═══ Materials provided

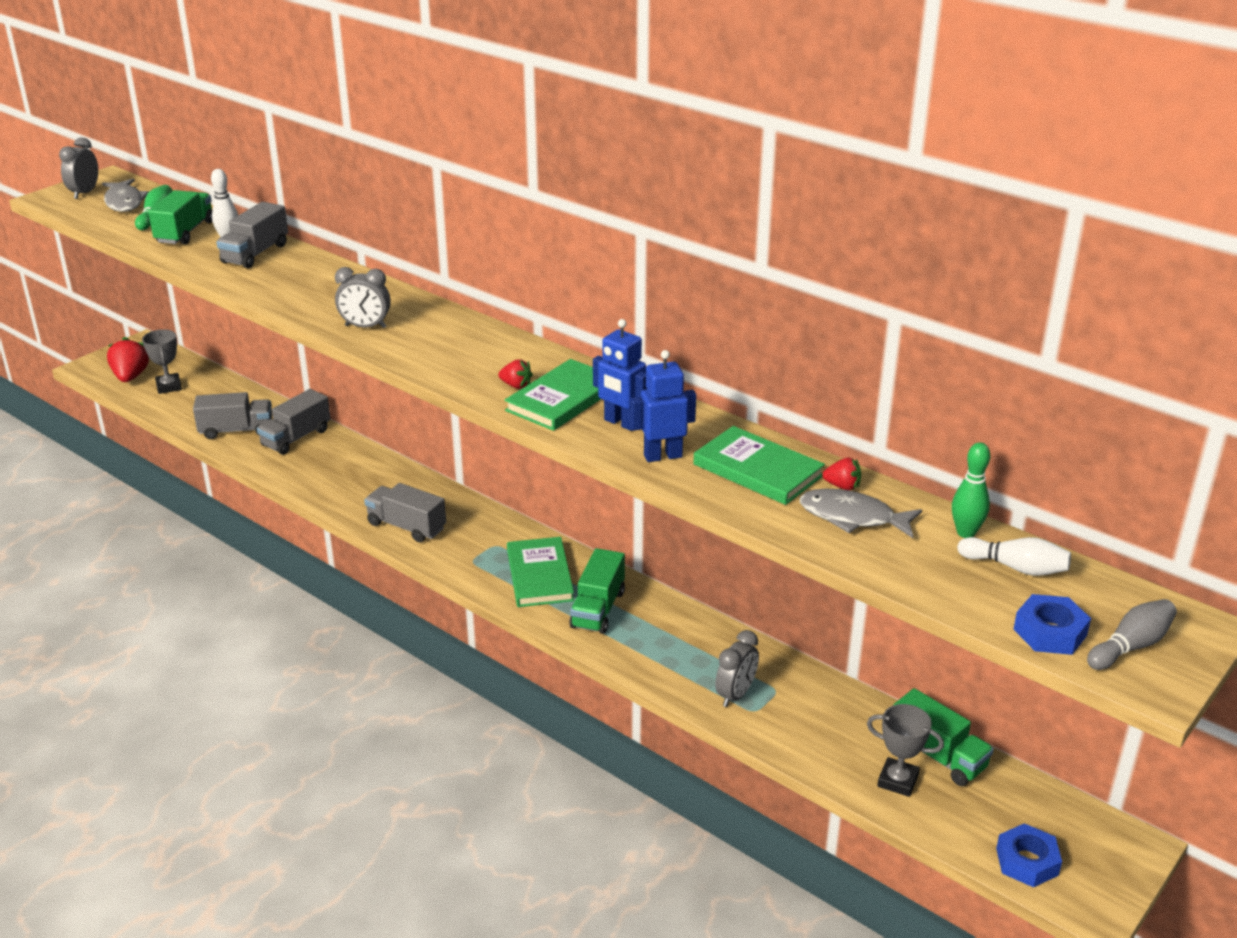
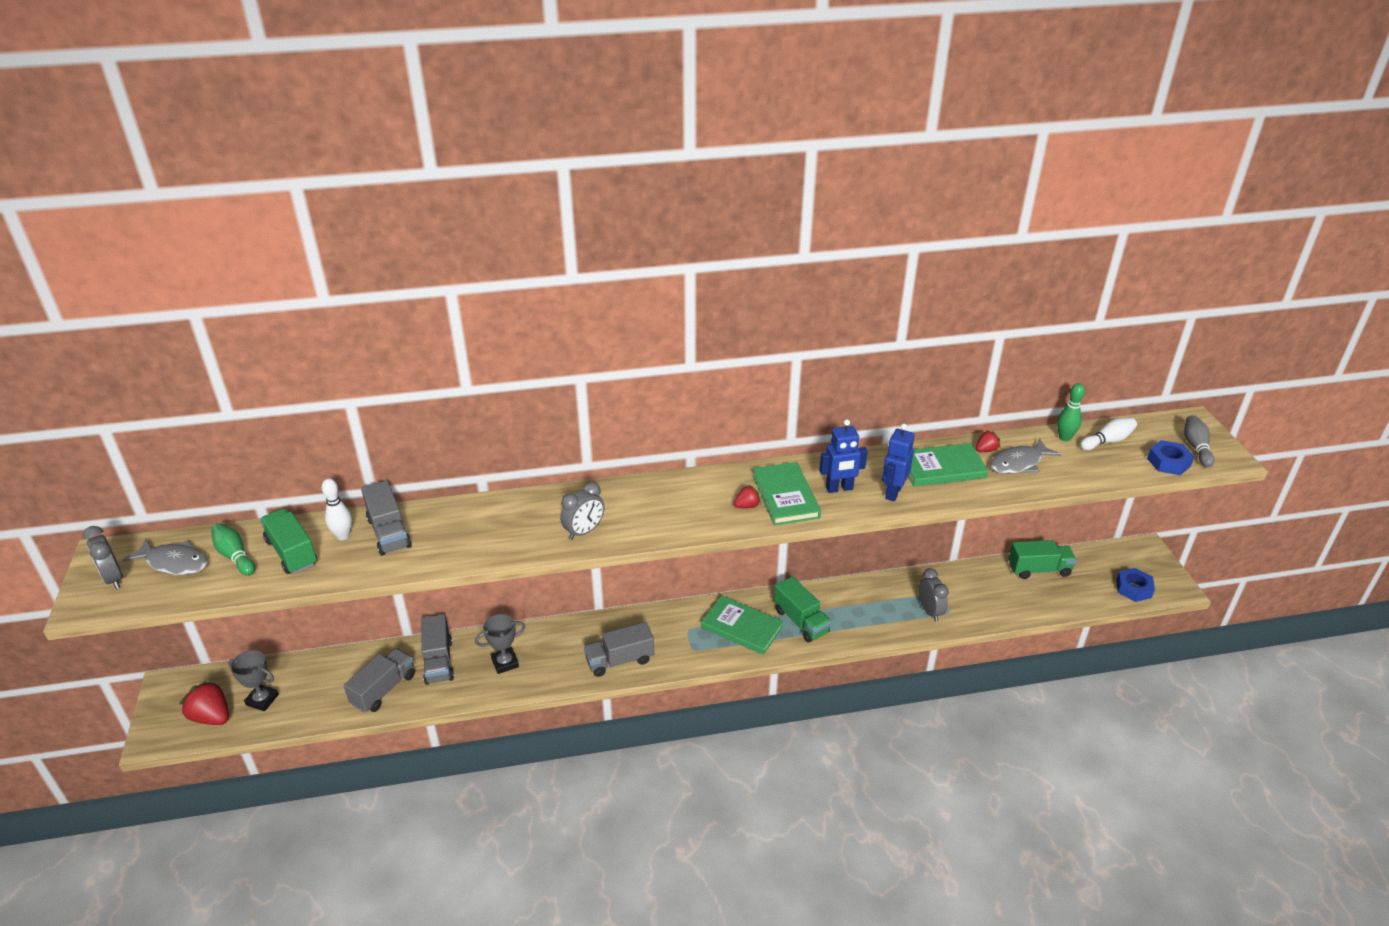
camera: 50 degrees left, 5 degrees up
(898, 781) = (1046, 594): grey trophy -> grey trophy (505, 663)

══════
═══ Materials provided

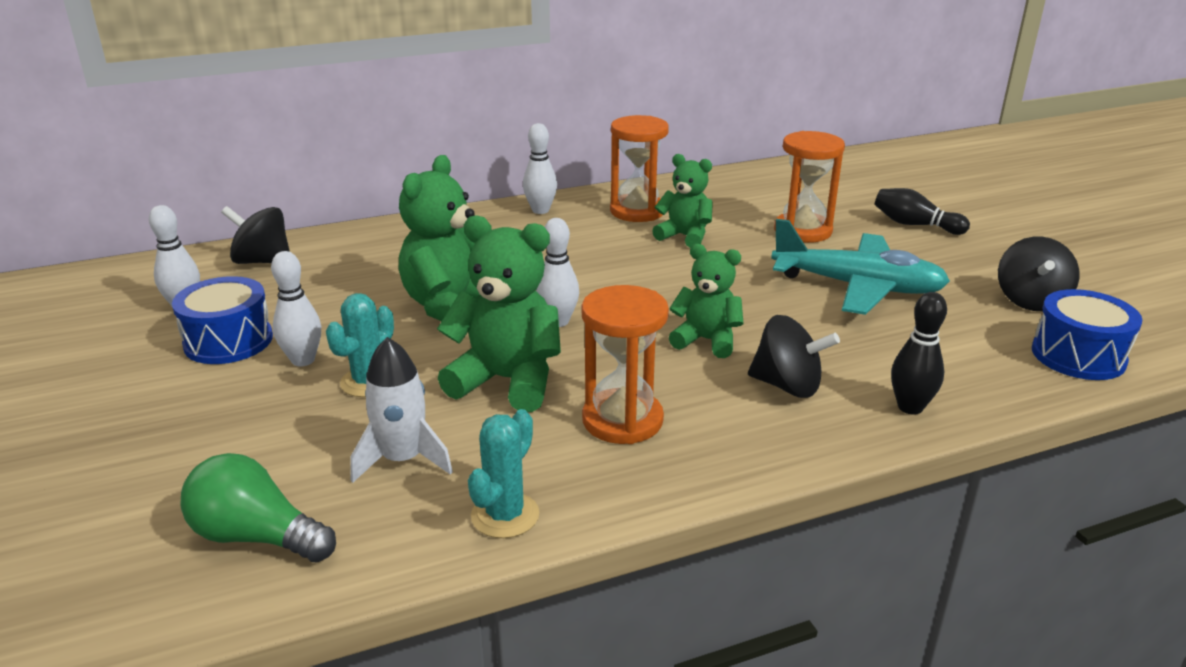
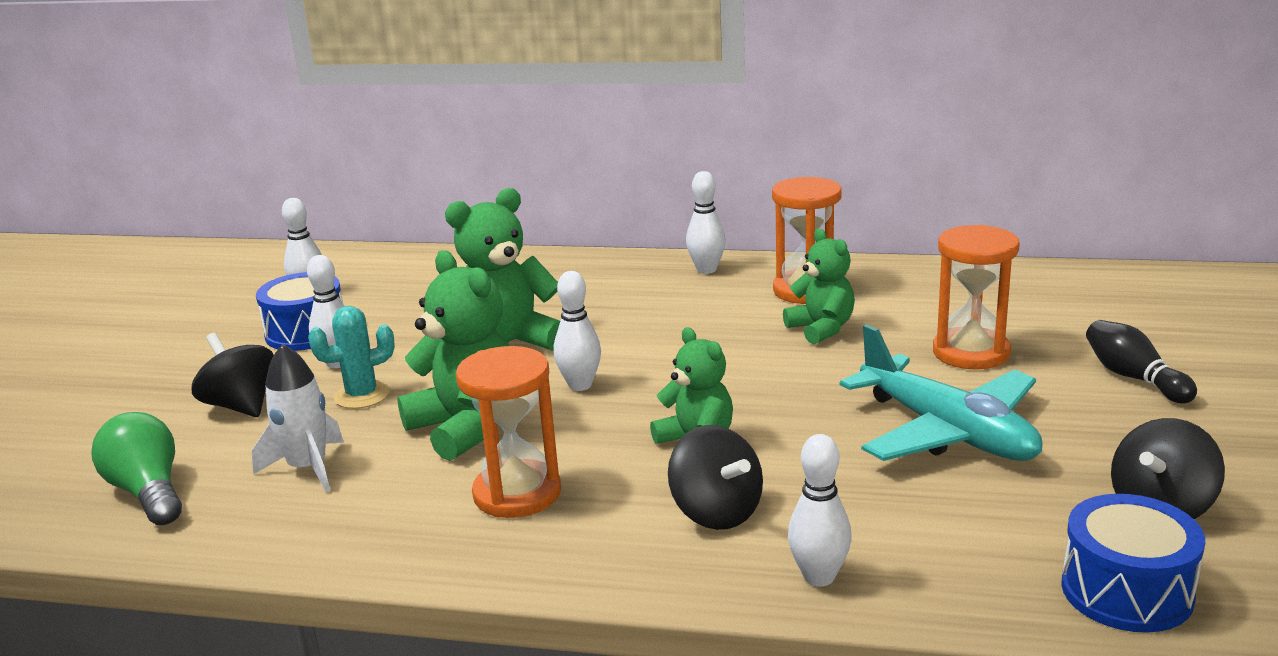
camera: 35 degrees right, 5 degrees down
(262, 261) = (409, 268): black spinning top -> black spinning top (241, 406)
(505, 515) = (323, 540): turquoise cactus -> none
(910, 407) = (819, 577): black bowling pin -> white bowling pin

══════
═══ Materials provided

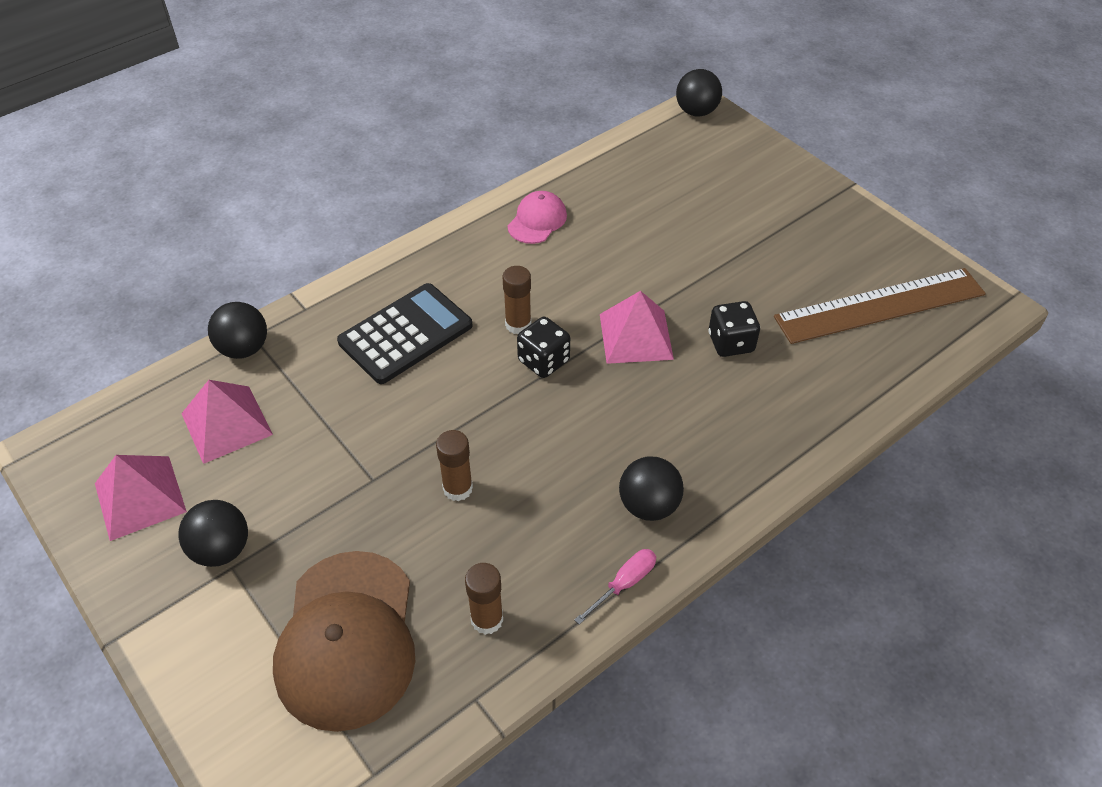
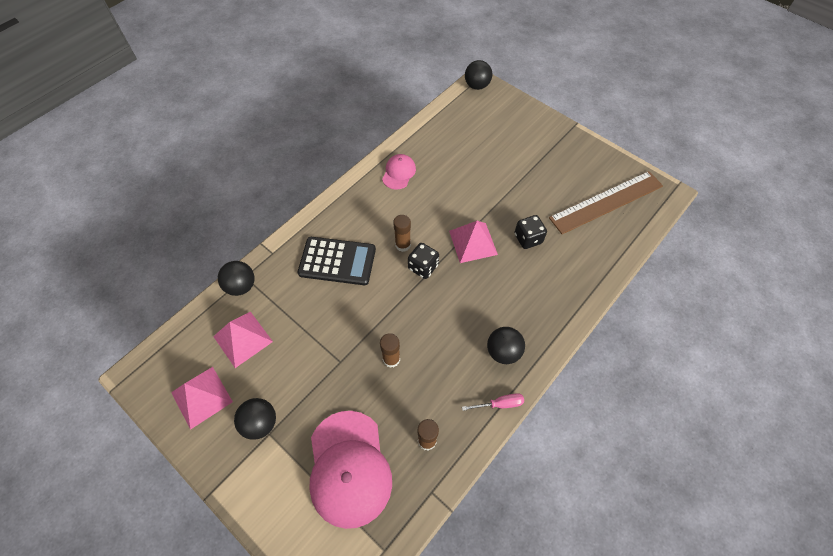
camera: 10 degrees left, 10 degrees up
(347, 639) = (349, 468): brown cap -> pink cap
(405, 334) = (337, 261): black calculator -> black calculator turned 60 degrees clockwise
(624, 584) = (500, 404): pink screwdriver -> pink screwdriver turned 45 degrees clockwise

══════

Work required :: Could you reproduce, exactly, every line above from the line with "(405, 334) = (337, 261): black" to the line with "(624, 584) = (500, 404): pink", and no other line? Both ends count.

Task response ::
(405, 334) = (337, 261): black calculator -> black calculator turned 60 degrees clockwise
(624, 584) = (500, 404): pink screwdriver -> pink screwdriver turned 45 degrees clockwise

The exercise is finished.